Exercise: Please return the listing exactly as it stands, skipping any pictures.

Information supplied:
■ ■ ■ ■

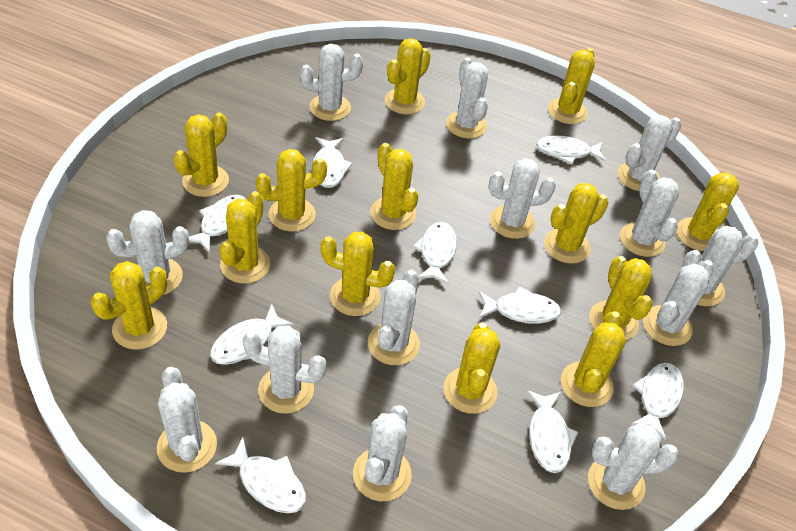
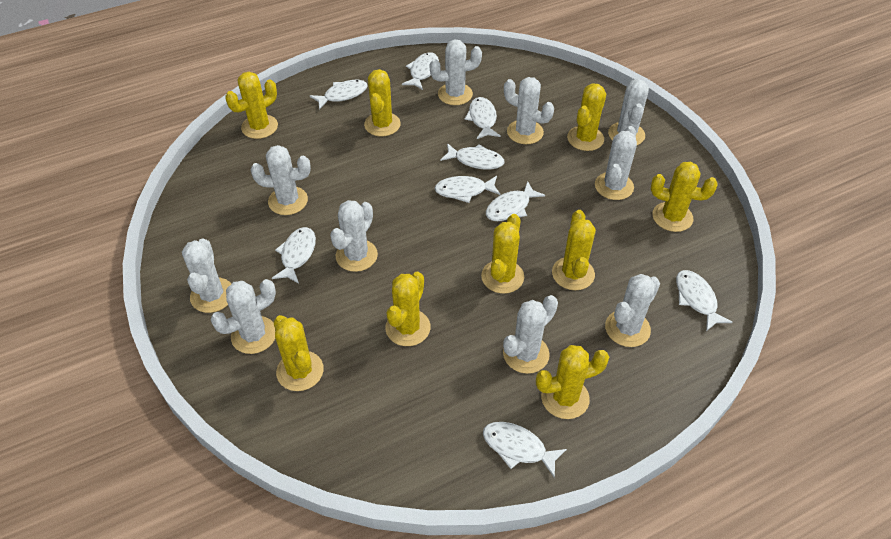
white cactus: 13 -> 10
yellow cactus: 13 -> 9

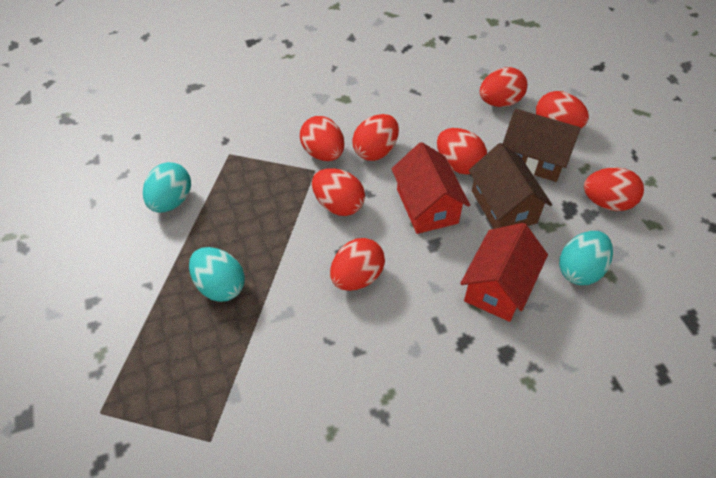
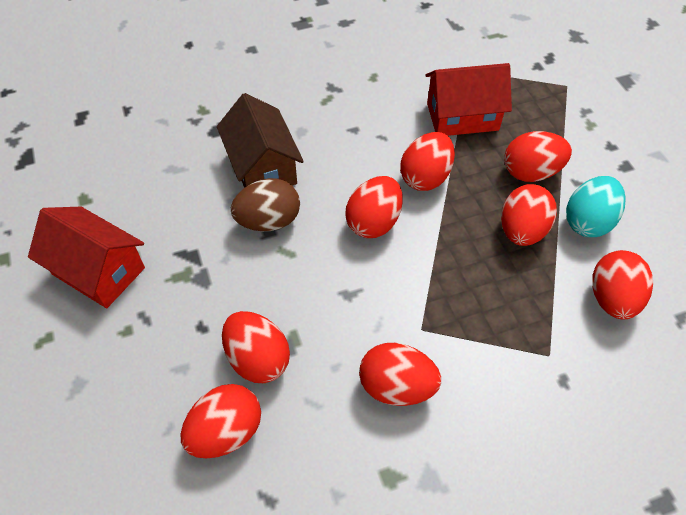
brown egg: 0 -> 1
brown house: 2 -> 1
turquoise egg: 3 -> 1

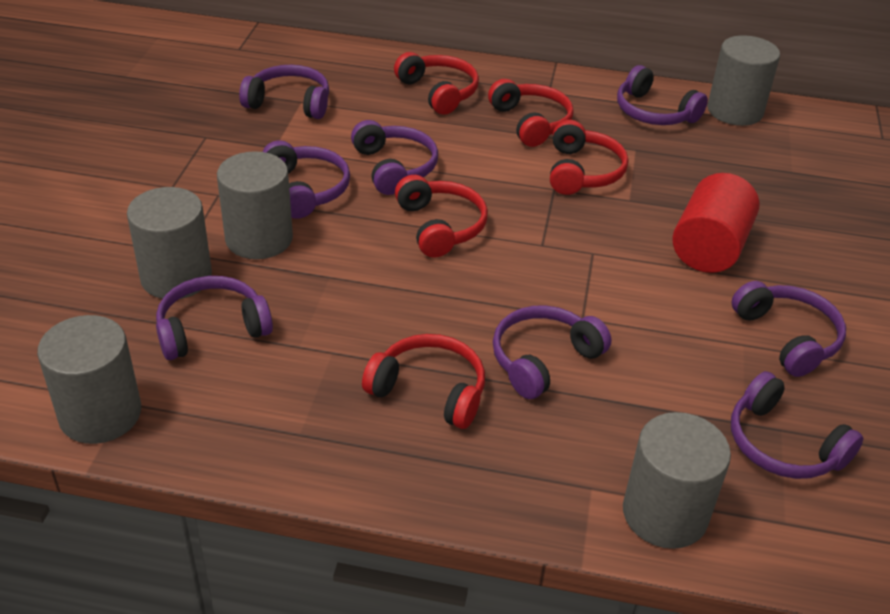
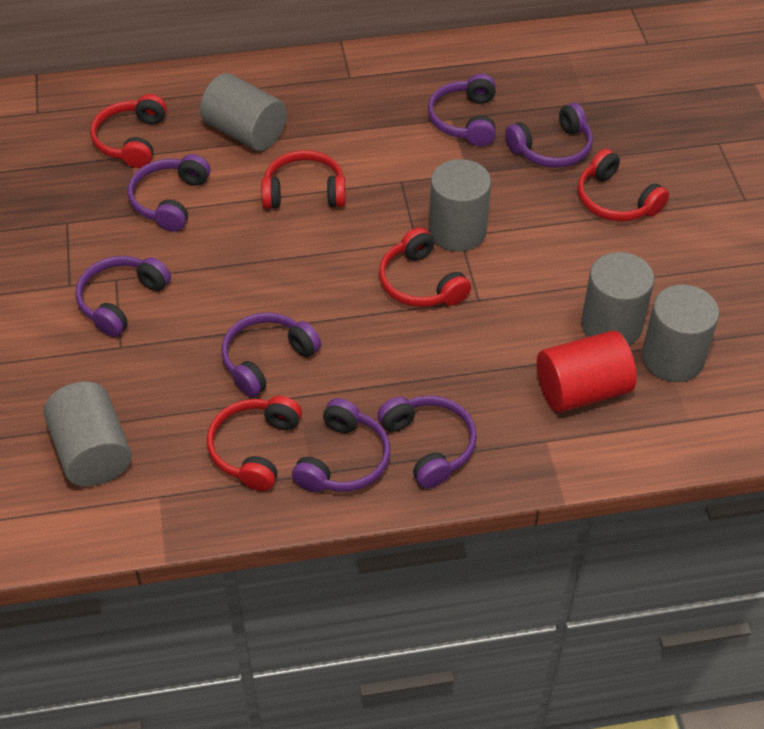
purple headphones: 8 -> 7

■ ■ ■ ■

Result:
white cactus: 13 -> 10
yellow cactus: 13 -> 9

brown egg: 0 -> 1
brown house: 2 -> 1
turquoise egg: 3 -> 1

purple headphones: 8 -> 7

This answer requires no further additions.